• _PROBLEM DESCRIPTION_: Of all the lines below, return only those starting with the line holding "R108: 10k (N_18, VBAT) -> 10k (N_2, N_18)" and going on through the line holding "TP103: none -> test point (N_3)", exactly as written.

• _Version comparison data_:
■ ■ ■ ■ ■

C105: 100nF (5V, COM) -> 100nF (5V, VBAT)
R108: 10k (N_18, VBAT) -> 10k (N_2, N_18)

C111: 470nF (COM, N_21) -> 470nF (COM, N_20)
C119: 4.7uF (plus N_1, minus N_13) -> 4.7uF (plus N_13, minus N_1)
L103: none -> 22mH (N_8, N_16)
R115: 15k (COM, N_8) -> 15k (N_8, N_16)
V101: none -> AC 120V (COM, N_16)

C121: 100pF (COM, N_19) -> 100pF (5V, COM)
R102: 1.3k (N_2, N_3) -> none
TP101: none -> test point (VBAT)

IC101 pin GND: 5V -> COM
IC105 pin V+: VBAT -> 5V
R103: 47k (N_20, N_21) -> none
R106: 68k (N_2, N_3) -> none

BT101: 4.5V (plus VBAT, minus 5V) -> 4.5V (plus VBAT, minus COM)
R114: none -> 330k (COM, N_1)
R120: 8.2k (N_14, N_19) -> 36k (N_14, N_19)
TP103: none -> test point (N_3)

■ ■ ■ ■ ■

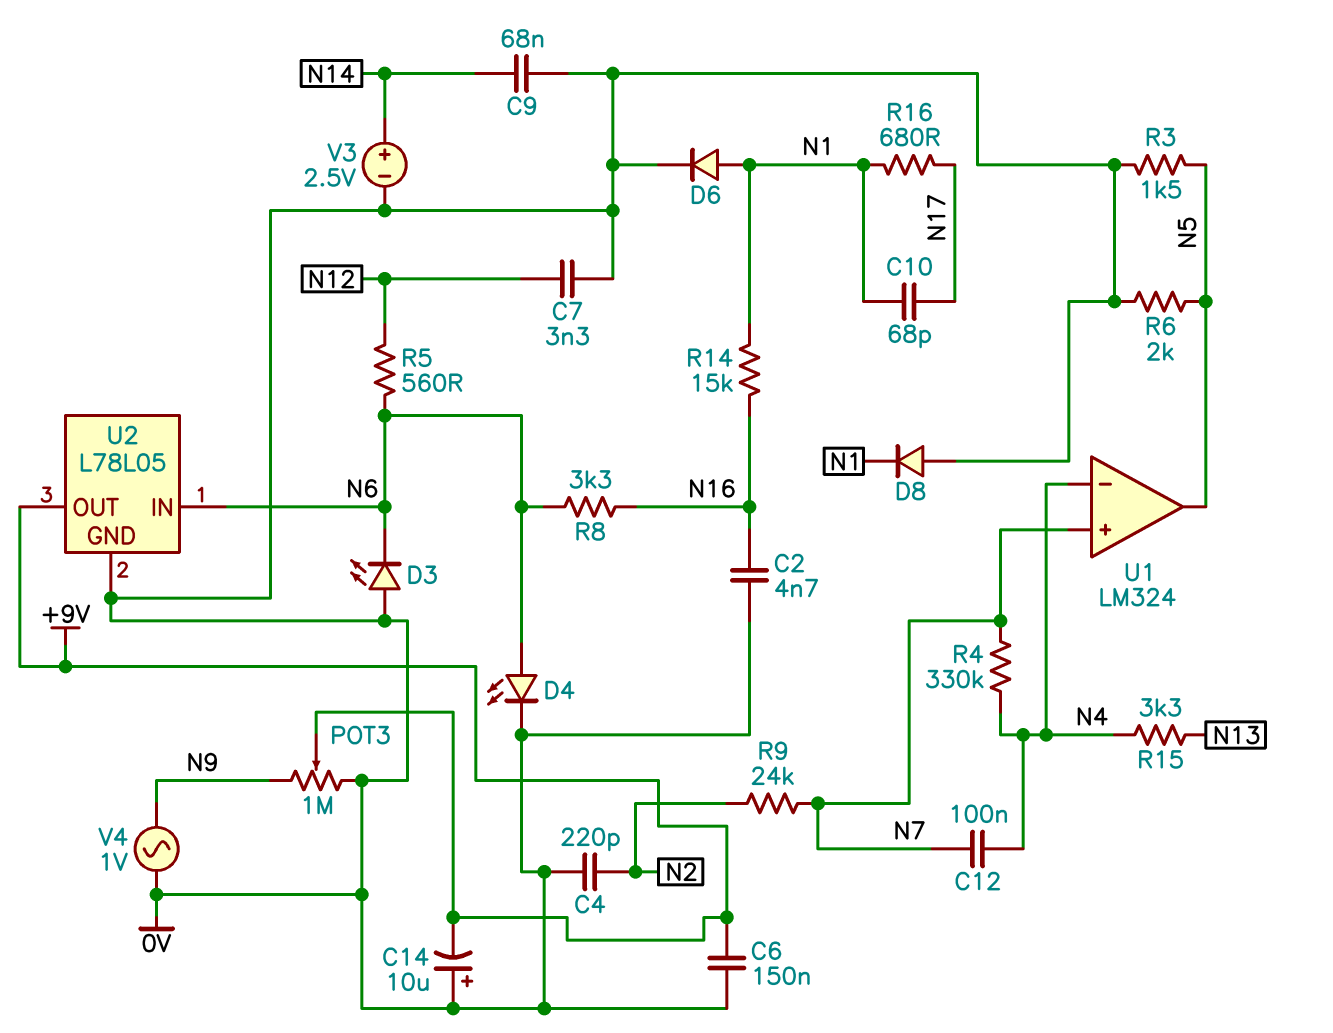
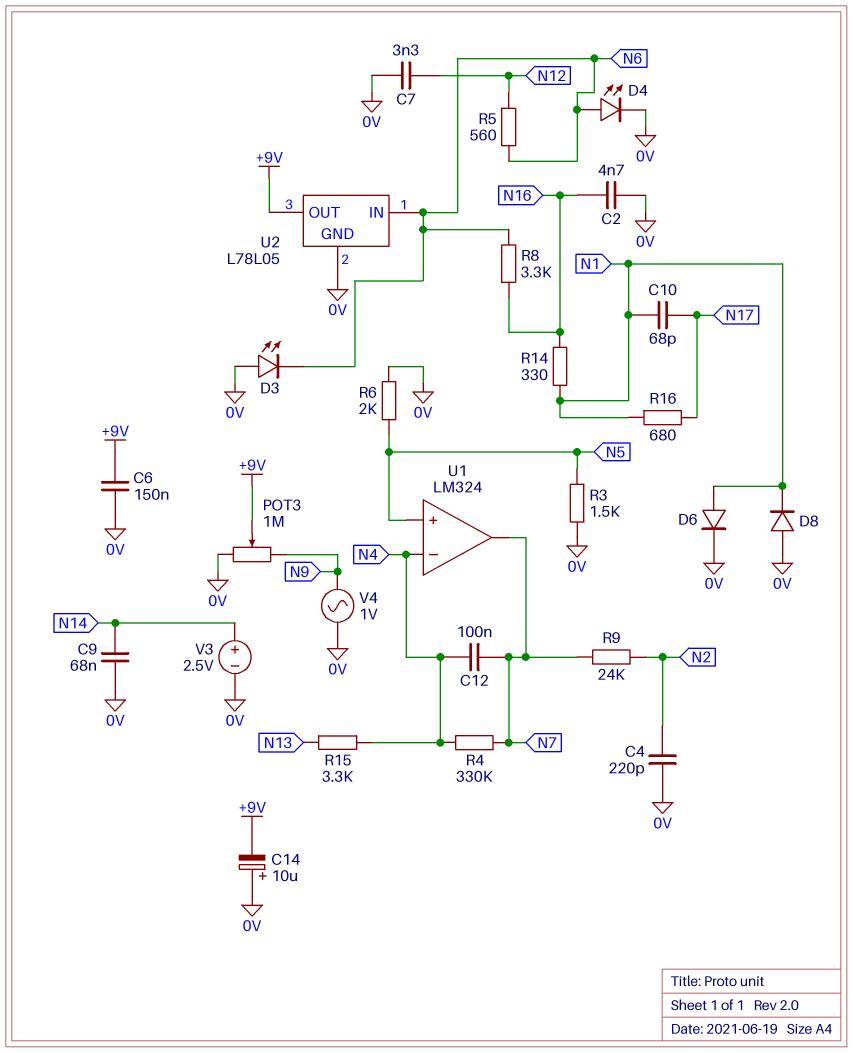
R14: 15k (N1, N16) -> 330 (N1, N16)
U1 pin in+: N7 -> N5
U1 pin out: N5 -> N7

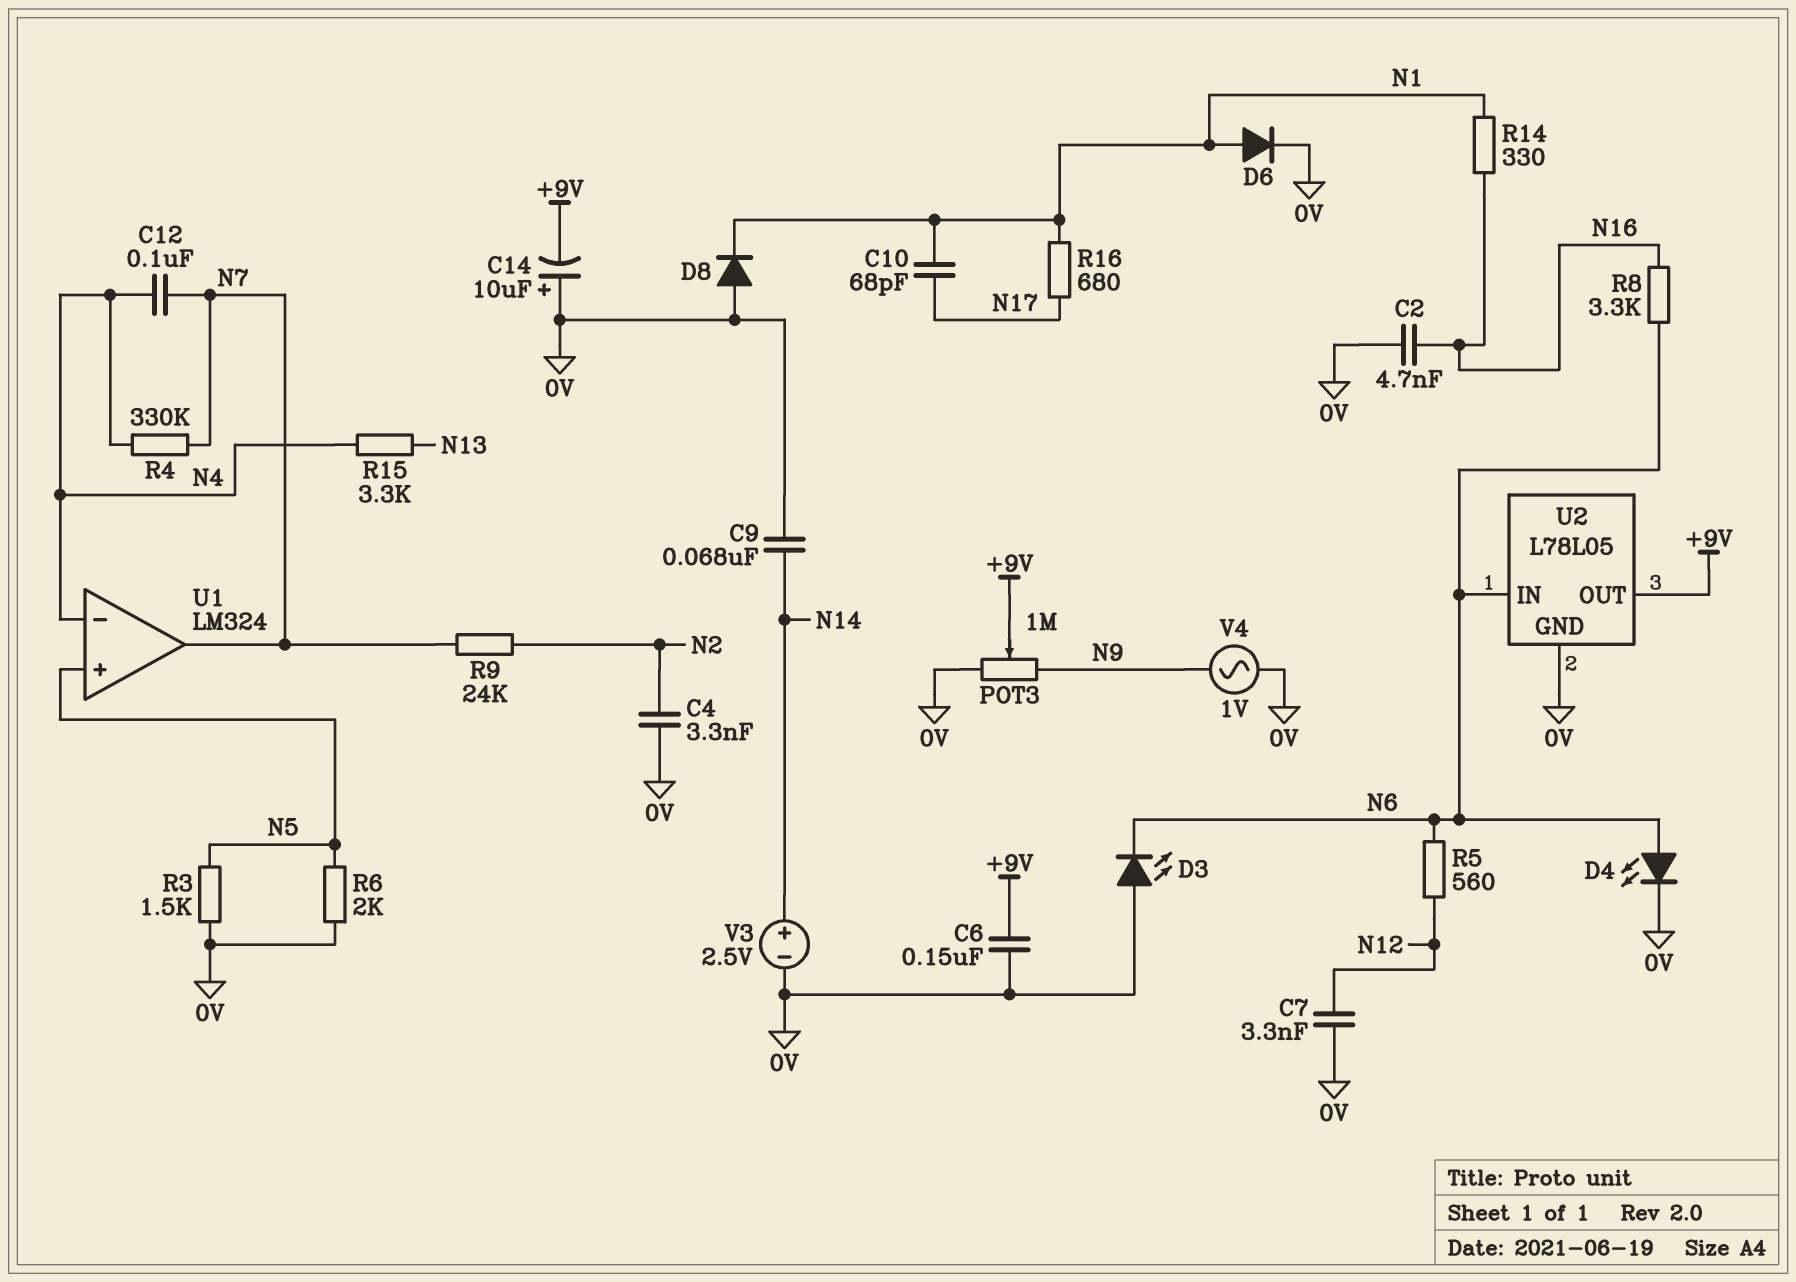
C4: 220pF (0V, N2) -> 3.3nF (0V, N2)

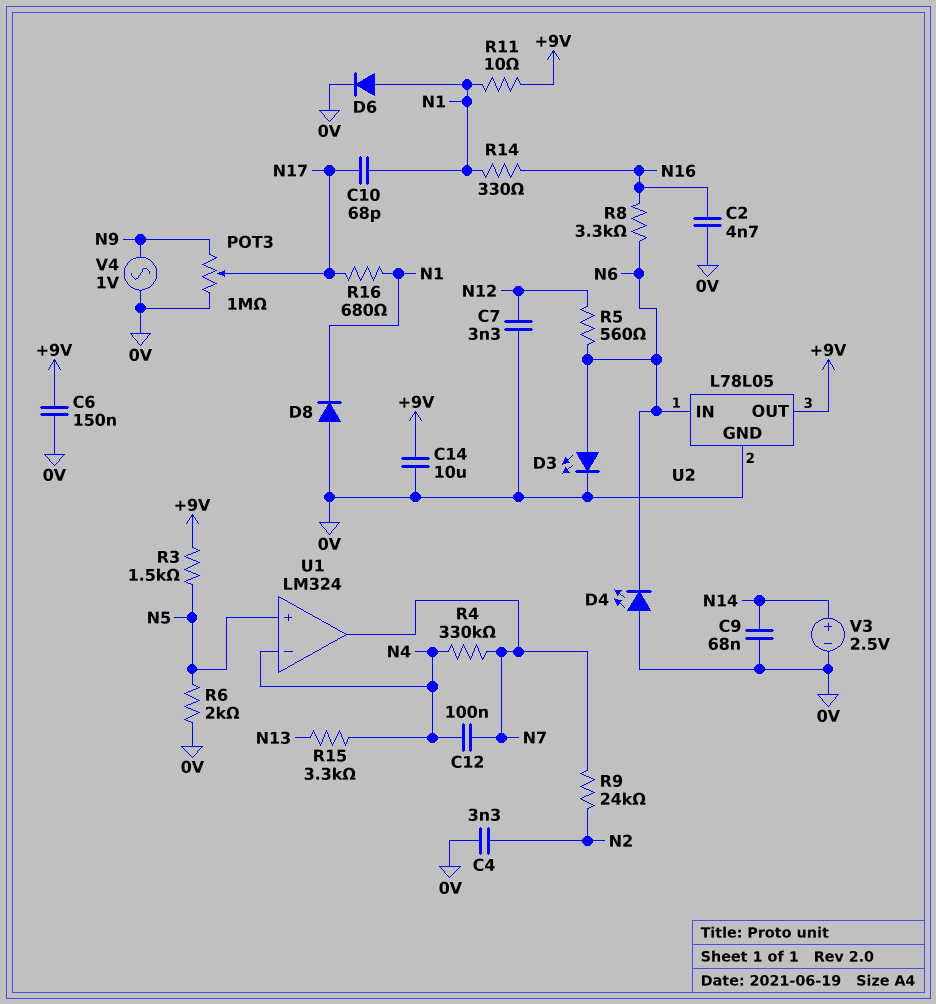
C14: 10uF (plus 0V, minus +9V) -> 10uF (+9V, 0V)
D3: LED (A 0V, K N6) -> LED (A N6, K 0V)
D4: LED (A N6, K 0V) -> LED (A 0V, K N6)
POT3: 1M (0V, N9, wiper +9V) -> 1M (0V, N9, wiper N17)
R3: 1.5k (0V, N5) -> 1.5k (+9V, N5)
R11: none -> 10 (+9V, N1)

■ ■ ■ ■ ■

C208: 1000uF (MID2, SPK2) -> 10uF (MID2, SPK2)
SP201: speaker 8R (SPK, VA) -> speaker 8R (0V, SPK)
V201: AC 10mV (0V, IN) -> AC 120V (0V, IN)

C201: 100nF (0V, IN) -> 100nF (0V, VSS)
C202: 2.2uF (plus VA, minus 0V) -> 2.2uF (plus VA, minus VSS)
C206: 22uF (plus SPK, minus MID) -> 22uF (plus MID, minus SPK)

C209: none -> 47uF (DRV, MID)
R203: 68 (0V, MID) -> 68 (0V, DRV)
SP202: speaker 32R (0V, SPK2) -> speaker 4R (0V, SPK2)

■ ■ ■ ■ ■

• _TASK RESPONSE_:
R108: 10k (N_18, VBAT) -> 10k (N_2, N_18)

C111: 470nF (COM, N_21) -> 470nF (COM, N_20)
C119: 4.7uF (plus N_1, minus N_13) -> 4.7uF (plus N_13, minus N_1)
L103: none -> 22mH (N_8, N_16)
R115: 15k (COM, N_8) -> 15k (N_8, N_16)
V101: none -> AC 120V (COM, N_16)

C121: 100pF (COM, N_19) -> 100pF (5V, COM)
R102: 1.3k (N_2, N_3) -> none
TP101: none -> test point (VBAT)

IC101 pin GND: 5V -> COM
IC105 pin V+: VBAT -> 5V
R103: 47k (N_20, N_21) -> none
R106: 68k (N_2, N_3) -> none

BT101: 4.5V (plus VBAT, minus 5V) -> 4.5V (plus VBAT, minus COM)
R114: none -> 330k (COM, N_1)
R120: 8.2k (N_14, N_19) -> 36k (N_14, N_19)
TP103: none -> test point (N_3)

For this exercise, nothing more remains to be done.